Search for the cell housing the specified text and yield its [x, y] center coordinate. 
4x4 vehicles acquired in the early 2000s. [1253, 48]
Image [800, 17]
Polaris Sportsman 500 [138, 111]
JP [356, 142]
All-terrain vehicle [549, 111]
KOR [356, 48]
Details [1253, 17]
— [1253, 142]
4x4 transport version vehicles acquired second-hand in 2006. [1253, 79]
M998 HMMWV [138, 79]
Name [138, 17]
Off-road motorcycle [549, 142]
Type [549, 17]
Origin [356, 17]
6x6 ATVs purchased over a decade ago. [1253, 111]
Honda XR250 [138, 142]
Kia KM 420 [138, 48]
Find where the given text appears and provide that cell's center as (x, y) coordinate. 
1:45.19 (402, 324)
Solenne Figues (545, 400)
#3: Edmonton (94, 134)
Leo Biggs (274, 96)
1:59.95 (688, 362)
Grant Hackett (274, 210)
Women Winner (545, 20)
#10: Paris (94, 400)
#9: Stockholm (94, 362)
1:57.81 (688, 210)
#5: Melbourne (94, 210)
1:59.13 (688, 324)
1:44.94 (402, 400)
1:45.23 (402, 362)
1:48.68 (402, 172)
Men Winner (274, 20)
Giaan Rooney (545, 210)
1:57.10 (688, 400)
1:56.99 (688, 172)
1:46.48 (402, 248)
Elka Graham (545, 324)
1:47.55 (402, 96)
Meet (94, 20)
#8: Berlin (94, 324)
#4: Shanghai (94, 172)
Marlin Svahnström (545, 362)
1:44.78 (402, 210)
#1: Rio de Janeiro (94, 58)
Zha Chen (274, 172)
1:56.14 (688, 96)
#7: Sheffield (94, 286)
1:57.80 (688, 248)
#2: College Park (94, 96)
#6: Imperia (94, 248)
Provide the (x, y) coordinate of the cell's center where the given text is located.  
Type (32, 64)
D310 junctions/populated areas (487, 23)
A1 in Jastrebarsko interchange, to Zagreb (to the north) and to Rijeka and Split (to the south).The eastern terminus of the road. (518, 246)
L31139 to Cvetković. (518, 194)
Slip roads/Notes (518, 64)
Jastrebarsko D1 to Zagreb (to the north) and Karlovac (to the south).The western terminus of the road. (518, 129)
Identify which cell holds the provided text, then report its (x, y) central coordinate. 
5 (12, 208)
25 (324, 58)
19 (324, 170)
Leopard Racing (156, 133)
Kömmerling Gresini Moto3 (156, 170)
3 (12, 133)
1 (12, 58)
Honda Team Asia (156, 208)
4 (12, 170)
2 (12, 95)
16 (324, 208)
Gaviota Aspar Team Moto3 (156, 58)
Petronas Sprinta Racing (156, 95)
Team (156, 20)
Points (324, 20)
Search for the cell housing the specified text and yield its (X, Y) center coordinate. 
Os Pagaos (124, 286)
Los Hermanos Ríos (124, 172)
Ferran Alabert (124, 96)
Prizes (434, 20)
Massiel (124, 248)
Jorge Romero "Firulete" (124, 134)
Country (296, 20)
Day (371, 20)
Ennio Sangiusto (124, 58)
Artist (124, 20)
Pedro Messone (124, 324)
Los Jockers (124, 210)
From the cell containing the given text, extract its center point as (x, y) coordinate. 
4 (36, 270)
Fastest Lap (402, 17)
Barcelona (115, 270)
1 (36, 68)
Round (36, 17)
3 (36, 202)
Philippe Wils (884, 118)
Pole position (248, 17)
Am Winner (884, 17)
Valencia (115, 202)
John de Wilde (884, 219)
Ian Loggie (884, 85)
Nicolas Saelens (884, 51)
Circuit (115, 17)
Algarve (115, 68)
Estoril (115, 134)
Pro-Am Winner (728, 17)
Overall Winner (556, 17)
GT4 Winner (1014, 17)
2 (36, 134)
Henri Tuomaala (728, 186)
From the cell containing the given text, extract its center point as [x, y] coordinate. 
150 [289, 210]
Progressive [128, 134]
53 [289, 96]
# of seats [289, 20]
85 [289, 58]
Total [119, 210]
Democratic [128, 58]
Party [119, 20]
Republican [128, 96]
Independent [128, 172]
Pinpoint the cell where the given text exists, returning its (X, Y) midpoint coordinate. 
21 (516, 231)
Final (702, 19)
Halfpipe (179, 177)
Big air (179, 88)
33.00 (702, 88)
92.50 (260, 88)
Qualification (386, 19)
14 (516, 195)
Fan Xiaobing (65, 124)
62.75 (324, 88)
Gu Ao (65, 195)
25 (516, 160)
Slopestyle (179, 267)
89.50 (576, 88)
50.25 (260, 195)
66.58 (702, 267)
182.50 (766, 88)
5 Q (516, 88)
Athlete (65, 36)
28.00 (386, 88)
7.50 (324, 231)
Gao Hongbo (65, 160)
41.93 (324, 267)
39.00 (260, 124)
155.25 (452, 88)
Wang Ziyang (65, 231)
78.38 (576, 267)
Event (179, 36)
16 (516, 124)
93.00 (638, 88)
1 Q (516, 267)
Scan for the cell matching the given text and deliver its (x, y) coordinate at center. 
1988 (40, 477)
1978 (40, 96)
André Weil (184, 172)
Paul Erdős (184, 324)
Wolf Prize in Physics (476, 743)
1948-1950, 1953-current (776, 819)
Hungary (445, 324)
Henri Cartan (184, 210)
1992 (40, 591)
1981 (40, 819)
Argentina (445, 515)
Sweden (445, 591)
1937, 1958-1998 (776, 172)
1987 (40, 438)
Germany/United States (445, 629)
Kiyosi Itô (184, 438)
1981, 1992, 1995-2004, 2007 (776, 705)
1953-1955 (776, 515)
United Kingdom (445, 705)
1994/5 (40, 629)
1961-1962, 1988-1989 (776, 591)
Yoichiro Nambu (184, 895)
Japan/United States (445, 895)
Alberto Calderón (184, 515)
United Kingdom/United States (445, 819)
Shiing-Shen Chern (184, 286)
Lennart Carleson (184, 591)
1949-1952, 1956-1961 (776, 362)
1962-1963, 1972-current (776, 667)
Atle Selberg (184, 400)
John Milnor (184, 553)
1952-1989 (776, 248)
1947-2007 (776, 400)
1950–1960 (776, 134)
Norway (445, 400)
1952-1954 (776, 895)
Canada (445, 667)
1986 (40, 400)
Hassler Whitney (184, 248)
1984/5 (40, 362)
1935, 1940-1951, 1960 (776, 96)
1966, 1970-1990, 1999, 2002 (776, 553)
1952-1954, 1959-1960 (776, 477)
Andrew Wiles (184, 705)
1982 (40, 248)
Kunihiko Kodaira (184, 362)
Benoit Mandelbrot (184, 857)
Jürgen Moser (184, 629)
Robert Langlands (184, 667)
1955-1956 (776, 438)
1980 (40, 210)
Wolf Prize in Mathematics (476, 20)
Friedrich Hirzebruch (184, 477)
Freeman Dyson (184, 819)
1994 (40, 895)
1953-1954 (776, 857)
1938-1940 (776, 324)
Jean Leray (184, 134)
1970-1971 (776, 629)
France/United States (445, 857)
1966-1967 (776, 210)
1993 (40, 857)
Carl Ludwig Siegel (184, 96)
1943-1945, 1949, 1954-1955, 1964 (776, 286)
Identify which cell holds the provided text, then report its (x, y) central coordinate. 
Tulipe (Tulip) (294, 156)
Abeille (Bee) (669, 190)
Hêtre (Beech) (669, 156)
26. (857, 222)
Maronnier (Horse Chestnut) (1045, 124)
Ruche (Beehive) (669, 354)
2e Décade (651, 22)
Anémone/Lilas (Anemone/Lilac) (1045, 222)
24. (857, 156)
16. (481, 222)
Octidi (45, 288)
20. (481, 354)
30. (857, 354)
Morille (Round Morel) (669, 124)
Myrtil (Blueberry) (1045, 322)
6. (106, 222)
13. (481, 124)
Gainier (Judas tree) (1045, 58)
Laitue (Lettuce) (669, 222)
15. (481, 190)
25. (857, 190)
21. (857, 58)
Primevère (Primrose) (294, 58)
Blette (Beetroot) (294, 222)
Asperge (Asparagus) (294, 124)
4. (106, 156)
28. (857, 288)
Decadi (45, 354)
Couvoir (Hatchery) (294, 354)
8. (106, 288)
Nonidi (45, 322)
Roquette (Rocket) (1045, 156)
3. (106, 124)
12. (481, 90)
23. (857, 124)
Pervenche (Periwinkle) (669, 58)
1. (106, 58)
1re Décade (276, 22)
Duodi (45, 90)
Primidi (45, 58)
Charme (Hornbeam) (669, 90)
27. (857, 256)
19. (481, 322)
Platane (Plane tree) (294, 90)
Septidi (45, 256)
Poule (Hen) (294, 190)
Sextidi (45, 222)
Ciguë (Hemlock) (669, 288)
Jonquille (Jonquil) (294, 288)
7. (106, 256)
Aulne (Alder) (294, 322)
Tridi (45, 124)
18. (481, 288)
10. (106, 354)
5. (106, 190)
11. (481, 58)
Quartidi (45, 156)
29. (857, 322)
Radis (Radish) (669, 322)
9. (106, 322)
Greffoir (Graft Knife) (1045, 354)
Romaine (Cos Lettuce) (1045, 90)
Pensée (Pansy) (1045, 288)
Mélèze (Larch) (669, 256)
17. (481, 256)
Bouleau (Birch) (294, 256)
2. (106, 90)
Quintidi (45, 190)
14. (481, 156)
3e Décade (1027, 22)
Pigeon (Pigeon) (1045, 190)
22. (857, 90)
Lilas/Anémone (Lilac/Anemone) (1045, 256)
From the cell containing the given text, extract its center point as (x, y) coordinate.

---+---

From the beginning of the material through the line with "#9: Stockholm (94, 362)", write the lines out again with "acquired" swapped for "bought" and nothing else altered.

• _Task result_
Search for the cell housing the specified text and yield its [x, y] center coordinate. 
4x4 vehicles bought in the early 2000s. [1253, 48]
Image [800, 17]
Polaris Sportsman 500 [138, 111]
JP [356, 142]
All-terrain vehicle [549, 111]
KOR [356, 48]
Details [1253, 17]
— [1253, 142]
4x4 transport version vehicles bought second-hand in 2006. [1253, 79]
M998 HMMWV [138, 79]
Name [138, 17]
Off-road motorcycle [549, 142]
Type [549, 17]
Origin [356, 17]
6x6 ATVs purchased over a decade ago. [1253, 111]
Honda XR250 [138, 142]
Kia KM 420 [138, 48]
Find where the given text appears and provide that cell's center as (x, y) coordinate. 
1:45.19 (402, 324)
Solenne Figues (545, 400)
#3: Edmonton (94, 134)
Leo Biggs (274, 96)
1:59.95 (688, 362)
Grant Hackett (274, 210)
Women Winner (545, 20)
#10: Paris (94, 400)
#9: Stockholm (94, 362)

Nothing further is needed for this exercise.